Pick out every line below that contains the word "leafy", and copy each of those lines.

###

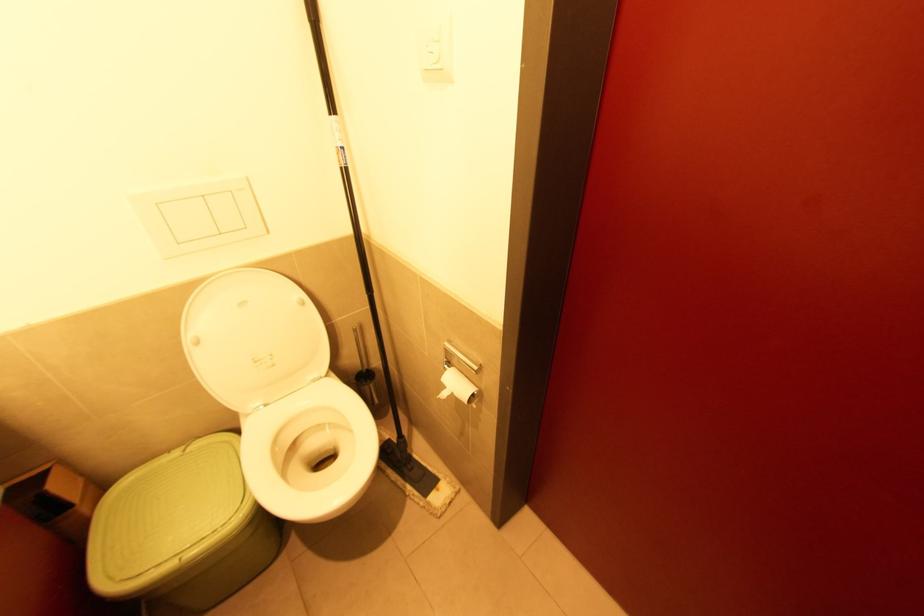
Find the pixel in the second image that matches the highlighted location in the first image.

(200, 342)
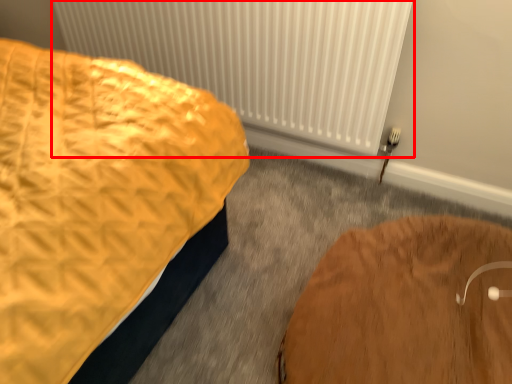
Question: From the image's perspective, where is radiator (annotated by the red box) located in relation to furniture in the image?

Choices:
 (A) above
 (B) below

Answer: (A)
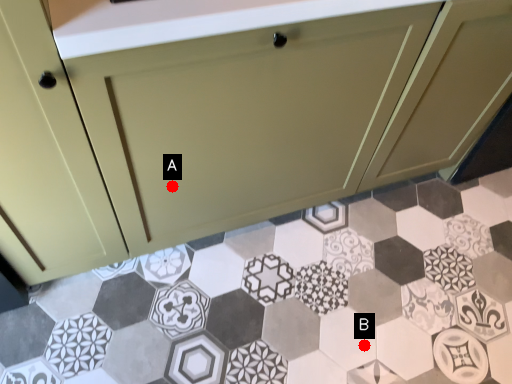
Question: Two points are circled on the image, labeled by A and B beside each circle. Which point is closer to the camera?

Choices:
 (A) A is closer
 (B) B is closer

Answer: (A)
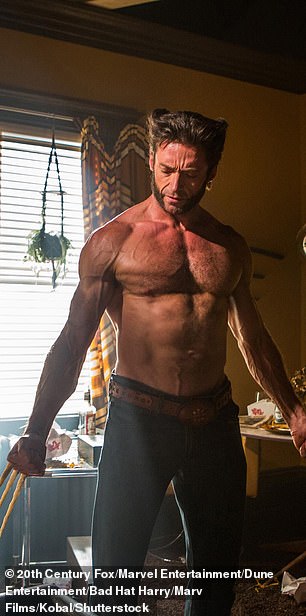
The width and height of the screenshot is (306, 616). I want to click on window, so [26, 306].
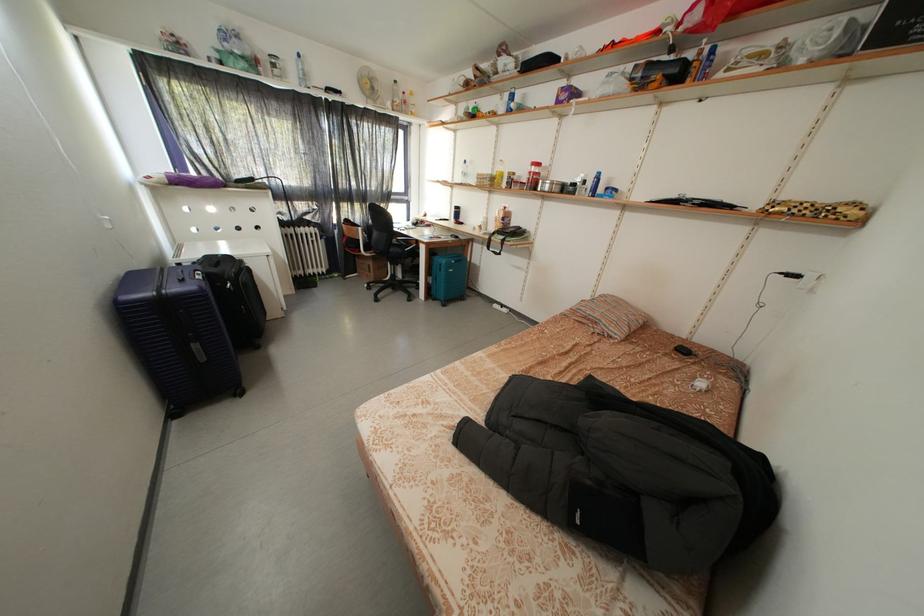
The location [300,71] corresponds to which object?

This point indicates the blue spray bottle.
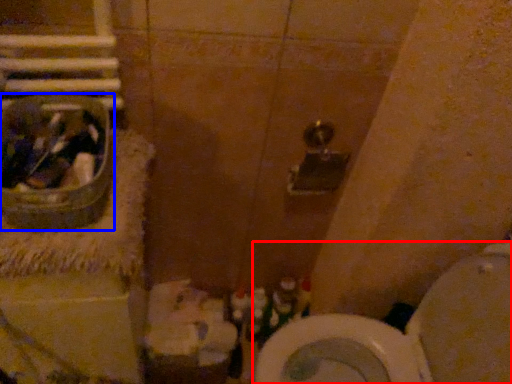
Question: Among these objects, which one is nearest to the camera, toilet (highlighted by a red box) or sink (highlighted by a blue box)?

Choices:
 (A) toilet
 (B) sink

Answer: (B)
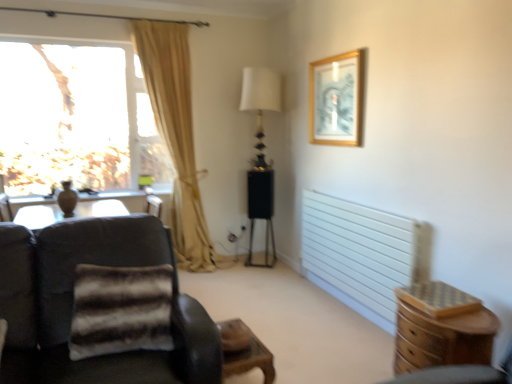
Question: Looking at their shapes, would you say transparent glass window at upper left is wider or thinner than white glossy table lamp at center?

Choices:
 (A) wide
 (B) thin

Answer: (B)

Question: Would you say transparent glass window at upper left is inside or outside white glossy table lamp at center?

Choices:
 (A) inside
 (B) outside

Answer: (B)

Question: Which object is positioned farthest from the wooden chest of drawers at lower right?

Choices:
 (A) wooden side table at lower center
 (B) white matte radiator at right
 (C) beige fabric curtain at left
 (D) transparent glass window at upper left
 (E) white glossy table lamp at center

Answer: (D)

Question: Which is farther from the dark brown leather chair at left?

Choices:
 (A) wooden chest of drawers at lower right
 (B) beige fabric curtain at left
 (C) white matte radiator at right
 (D) gold-framed picture at upper right
 (E) transparent glass window at upper left

Answer: (E)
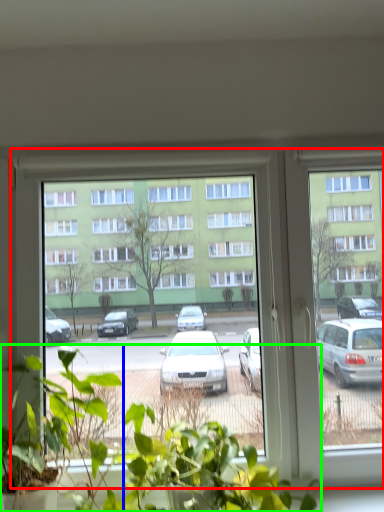
Question: Which object is the closest to the window (highlighted by a red box)? Choose among these: houseplant (highlighted by a blue box) or houseplant (highlighted by a green box).

Choices:
 (A) houseplant
 (B) houseplant

Answer: (B)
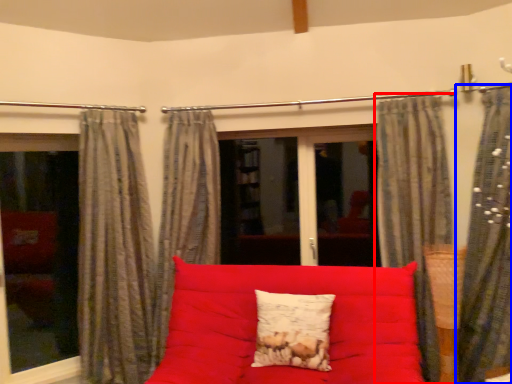
Question: Which of the following is the farthest to the observer, curtain (highlighted by a red box) or curtain (highlighted by a blue box)?

Choices:
 (A) curtain
 (B) curtain

Answer: (A)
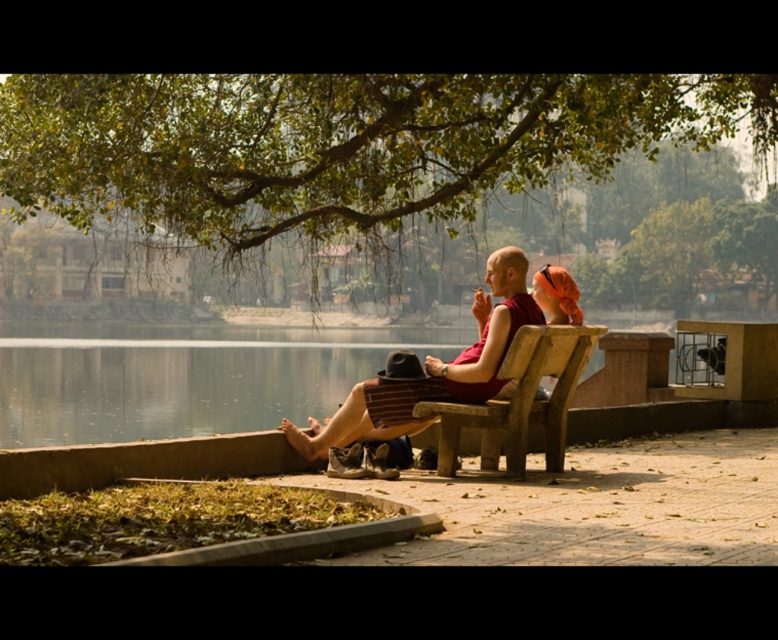
You are standing in the park and see the green leafy tree at upper center and the wooden park bench at center. Which object is higher in the image?

The green leafy tree at upper center is higher than the wooden park bench at center because it is positioned above it in the image.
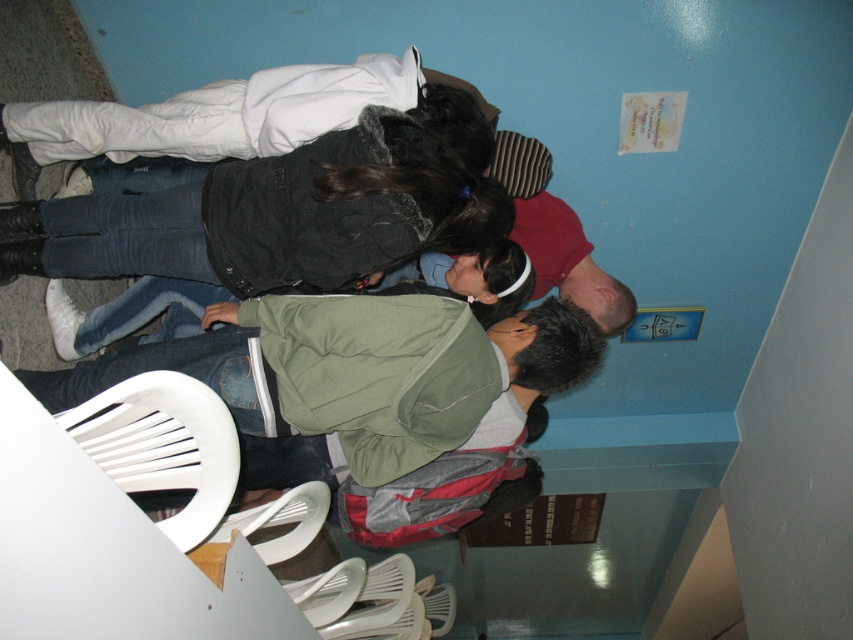
Question: Which point is closer to the camera?

Choices:
 (A) 192,262
 (B) 59,419

Answer: (B)

Question: Can you confirm if denim jacket at center is positioned below white plastic chair at lower left?

Choices:
 (A) yes
 (B) no

Answer: (B)

Question: From the image, what is the correct spatial relationship of denim jacket at center in relation to white plastic chair at lower left?

Choices:
 (A) right
 (B) left

Answer: (B)

Question: Is denim jacket at center closer to camera compared to white plastic chair at lower left?

Choices:
 (A) yes
 (B) no

Answer: (B)

Question: Among these objects, which one is farthest from the camera?

Choices:
 (A) denim jacket at center
 (B) white plastic chair at lower left

Answer: (A)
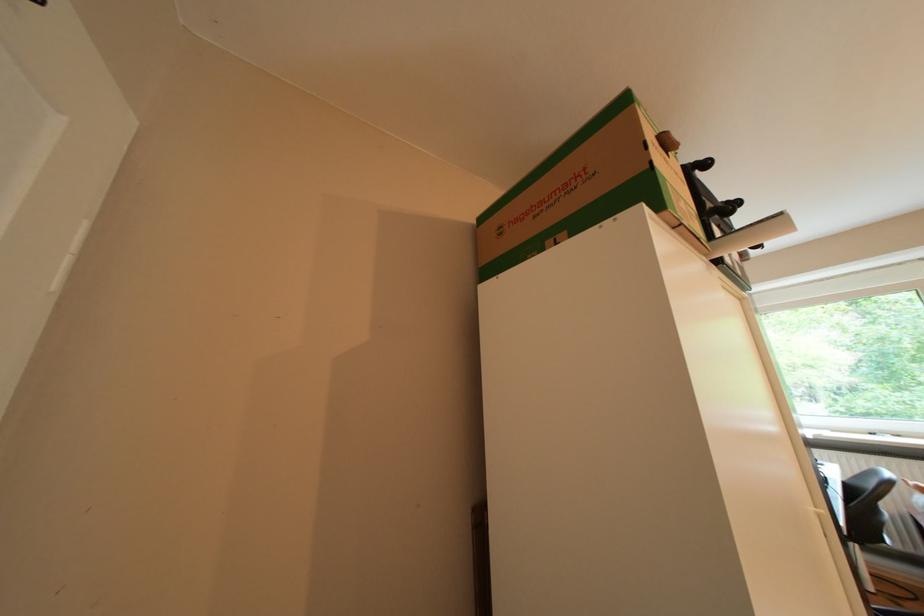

###

-- EXERCISE ANSWER --
You are standing in the park and see the green leafy tree at upper center and the wooden park bench at center. Which object is higher in the image?
The green leafy tree at upper center is higher than the wooden park bench at center because it is positioned above it in the image.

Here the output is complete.